(Records contained in a dataset)
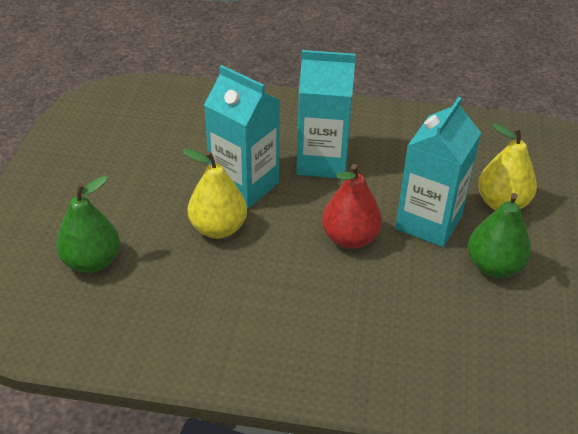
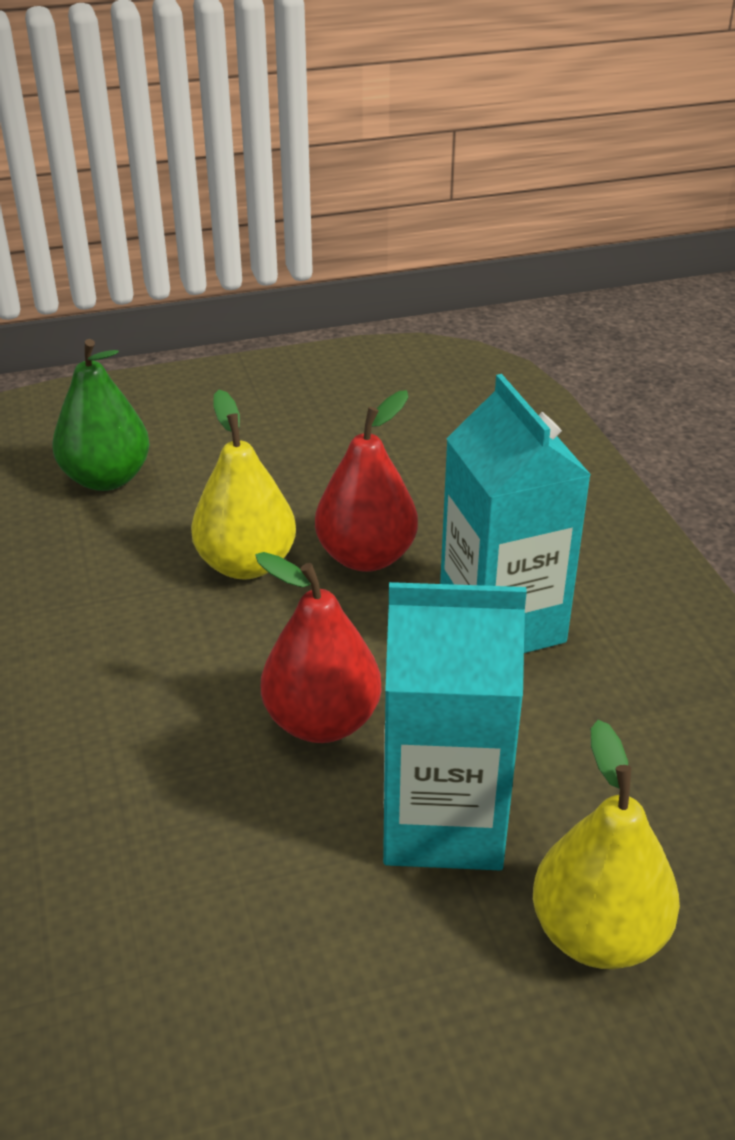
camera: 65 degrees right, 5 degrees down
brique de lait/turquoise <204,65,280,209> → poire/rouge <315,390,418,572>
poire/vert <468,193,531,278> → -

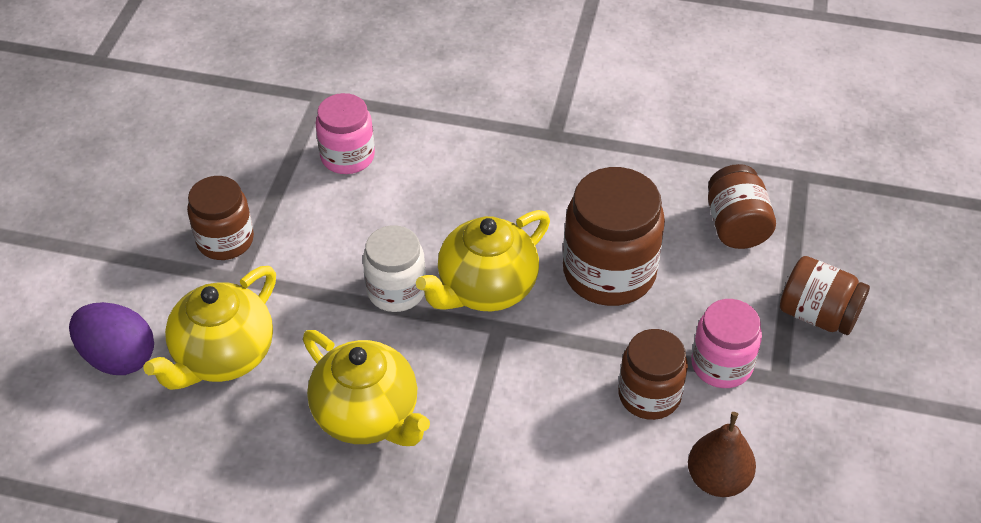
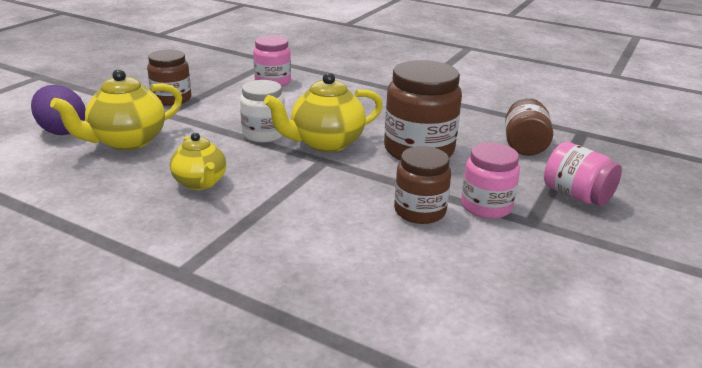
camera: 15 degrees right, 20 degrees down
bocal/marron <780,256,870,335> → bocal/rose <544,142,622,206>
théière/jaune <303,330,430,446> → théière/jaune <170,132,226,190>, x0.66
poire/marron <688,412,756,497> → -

PROBLEM DETAILS
Where a line of the data holds "marron", show that line.

RESULT FOR THIS TASK
bocal/marron <780,256,870,335> → bocal/rose <544,142,622,206>
poire/marron <688,412,756,497> → -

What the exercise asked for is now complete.